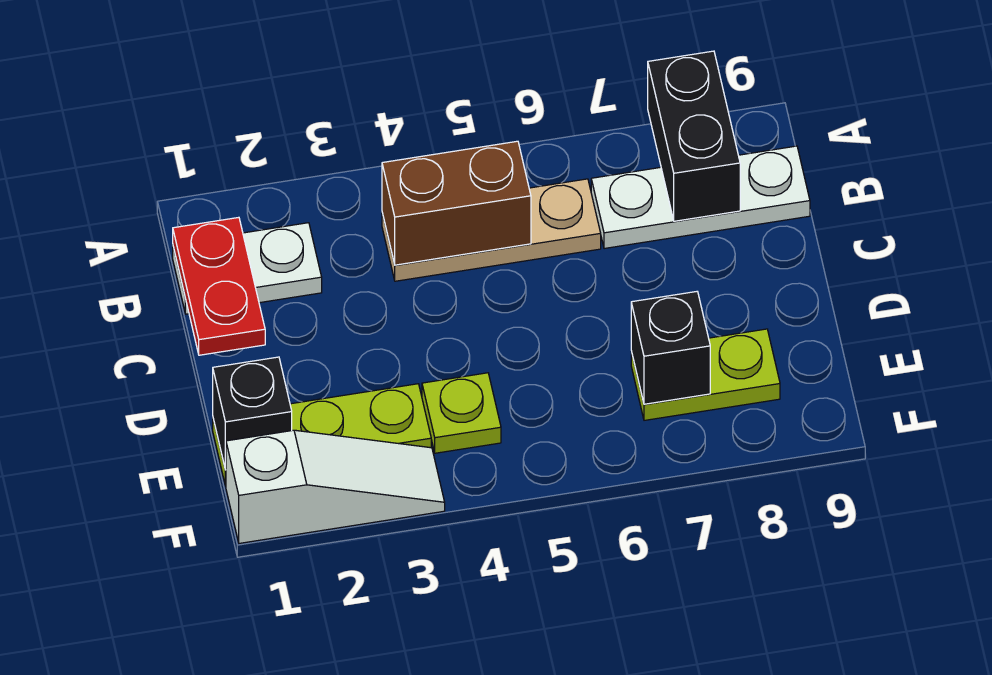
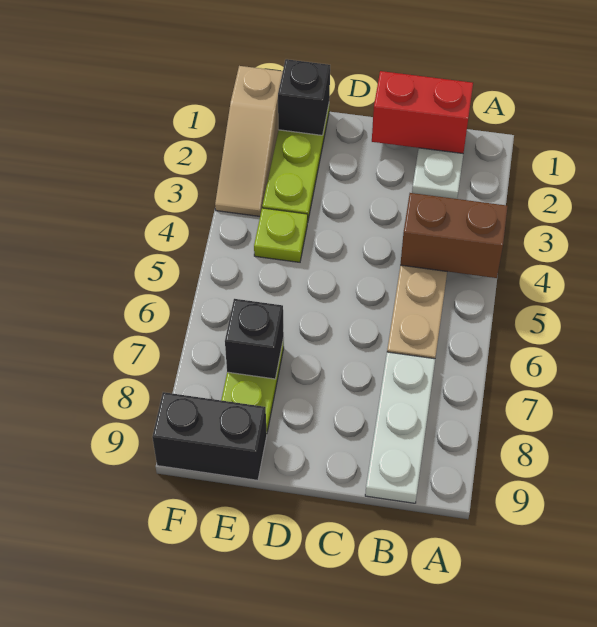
black brick A8:B8 level 2 -> black brick E9:F9 level 1
red plate B1:C1 level 2 -> red brick B1:C1 level 2
brown brick B4:B5 level 2 -> brown brick A4:B4 level 2
white slope F1:F3 level 1 top 1 -> tan slope F1:F3 level 1 top 1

▶ _Exercise details_
Restate every line above exactly, omitting images.

▶ _Task response_
black brick A8:B8 level 2 -> black brick E9:F9 level 1
red plate B1:C1 level 2 -> red brick B1:C1 level 2
brown brick B4:B5 level 2 -> brown brick A4:B4 level 2
white slope F1:F3 level 1 top 1 -> tan slope F1:F3 level 1 top 1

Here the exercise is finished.